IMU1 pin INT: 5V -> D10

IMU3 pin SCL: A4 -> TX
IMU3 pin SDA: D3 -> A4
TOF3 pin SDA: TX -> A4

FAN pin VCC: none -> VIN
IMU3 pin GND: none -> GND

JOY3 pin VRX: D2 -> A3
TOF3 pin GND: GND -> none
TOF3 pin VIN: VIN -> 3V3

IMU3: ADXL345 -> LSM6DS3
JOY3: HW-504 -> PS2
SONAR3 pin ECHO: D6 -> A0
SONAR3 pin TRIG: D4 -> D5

## ACTIVITY
Your task is to restate all of the records above word for word.

## SOLUTION TO THIS TASK
IMU1 pin INT: 5V -> D10

IMU3 pin SCL: A4 -> TX
IMU3 pin SDA: D3 -> A4
TOF3 pin SDA: TX -> A4

FAN pin VCC: none -> VIN
IMU3 pin GND: none -> GND

JOY3 pin VRX: D2 -> A3
TOF3 pin GND: GND -> none
TOF3 pin VIN: VIN -> 3V3

IMU3: ADXL345 -> LSM6DS3
JOY3: HW-504 -> PS2
SONAR3 pin ECHO: D6 -> A0
SONAR3 pin TRIG: D4 -> D5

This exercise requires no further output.